• **Exercise description**:
Nothing is needed except the lines below that run from the one with "camera: 75 degrees right, 0 degrees up" through the one with "none -> purple clock [201,429,259,486]", repeated exactly.

>>>>

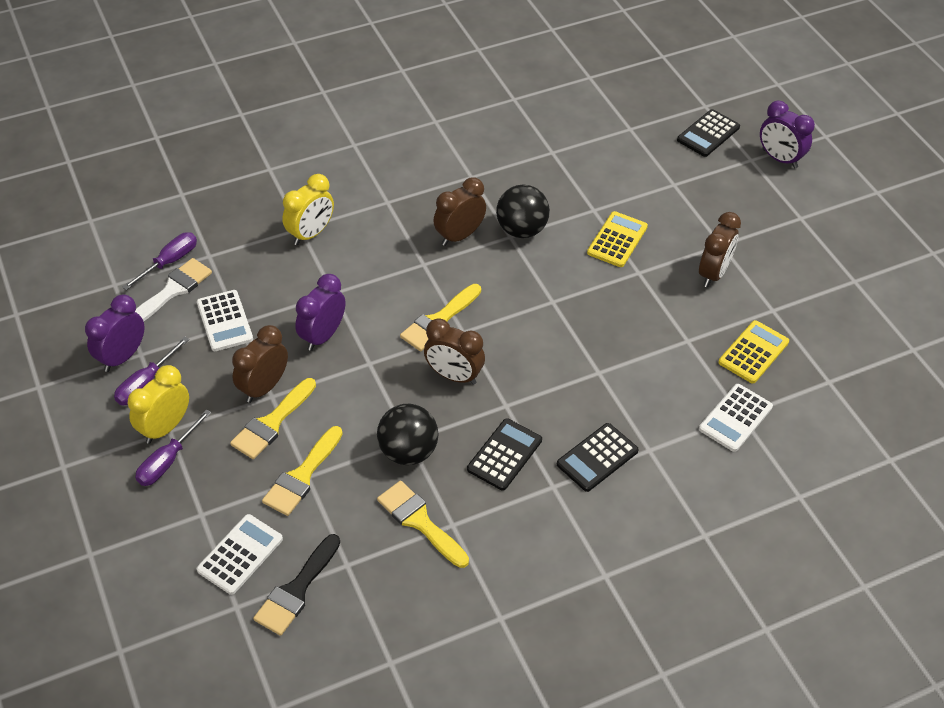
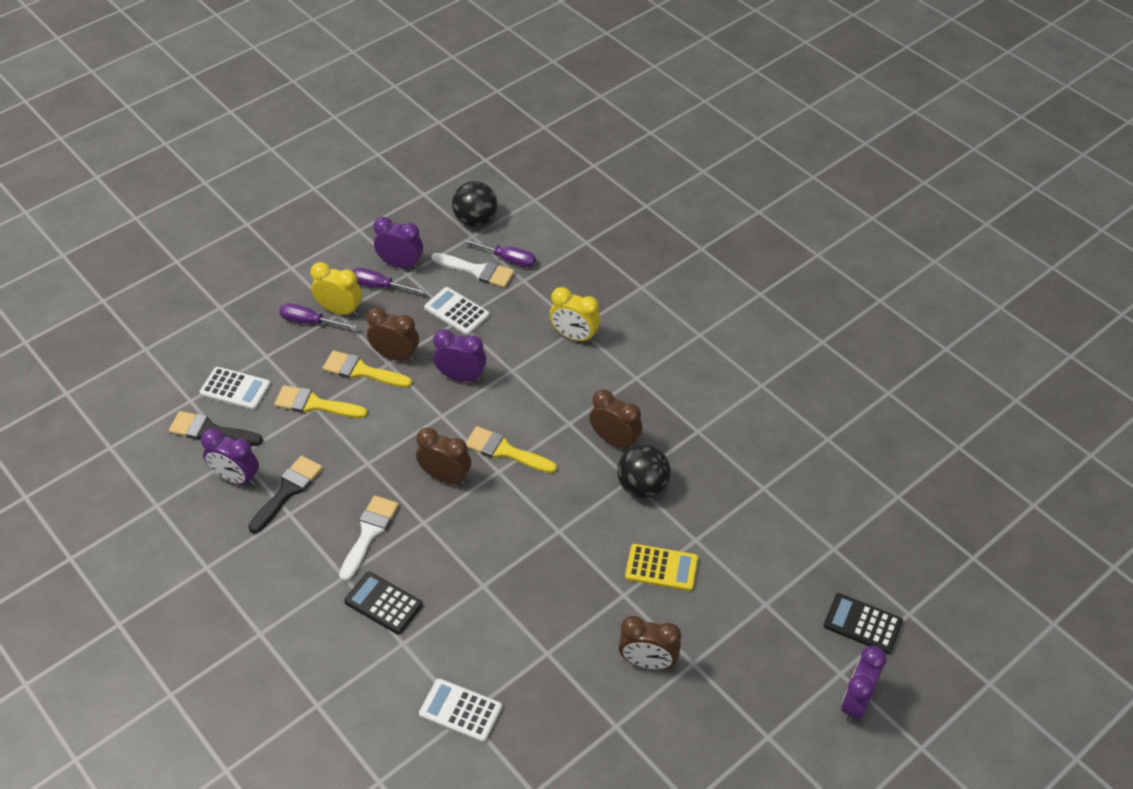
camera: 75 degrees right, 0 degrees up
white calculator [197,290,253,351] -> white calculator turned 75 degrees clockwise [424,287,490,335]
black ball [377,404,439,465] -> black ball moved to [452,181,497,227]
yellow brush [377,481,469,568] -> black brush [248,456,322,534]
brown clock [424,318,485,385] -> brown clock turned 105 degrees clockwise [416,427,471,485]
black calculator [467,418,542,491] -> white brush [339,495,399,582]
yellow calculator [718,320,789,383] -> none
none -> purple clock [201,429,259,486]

<<<<
>>>>

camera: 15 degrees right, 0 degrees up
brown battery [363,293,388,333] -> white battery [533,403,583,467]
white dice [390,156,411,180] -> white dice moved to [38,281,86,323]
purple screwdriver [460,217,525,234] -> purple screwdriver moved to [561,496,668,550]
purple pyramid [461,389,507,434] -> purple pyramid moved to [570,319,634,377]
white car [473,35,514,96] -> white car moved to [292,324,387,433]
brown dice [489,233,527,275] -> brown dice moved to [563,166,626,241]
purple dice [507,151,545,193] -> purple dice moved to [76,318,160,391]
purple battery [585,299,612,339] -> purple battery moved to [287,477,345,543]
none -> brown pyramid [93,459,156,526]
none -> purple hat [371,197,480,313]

<<<<

• **Exercise output**:
camera: 75 degrees right, 0 degrees up
white calculator [197,290,253,351] -> white calculator turned 75 degrees clockwise [424,287,490,335]
black ball [377,404,439,465] -> black ball moved to [452,181,497,227]
yellow brush [377,481,469,568] -> black brush [248,456,322,534]
brown clock [424,318,485,385] -> brown clock turned 105 degrees clockwise [416,427,471,485]
black calculator [467,418,542,491] -> white brush [339,495,399,582]
yellow calculator [718,320,789,383] -> none
none -> purple clock [201,429,259,486]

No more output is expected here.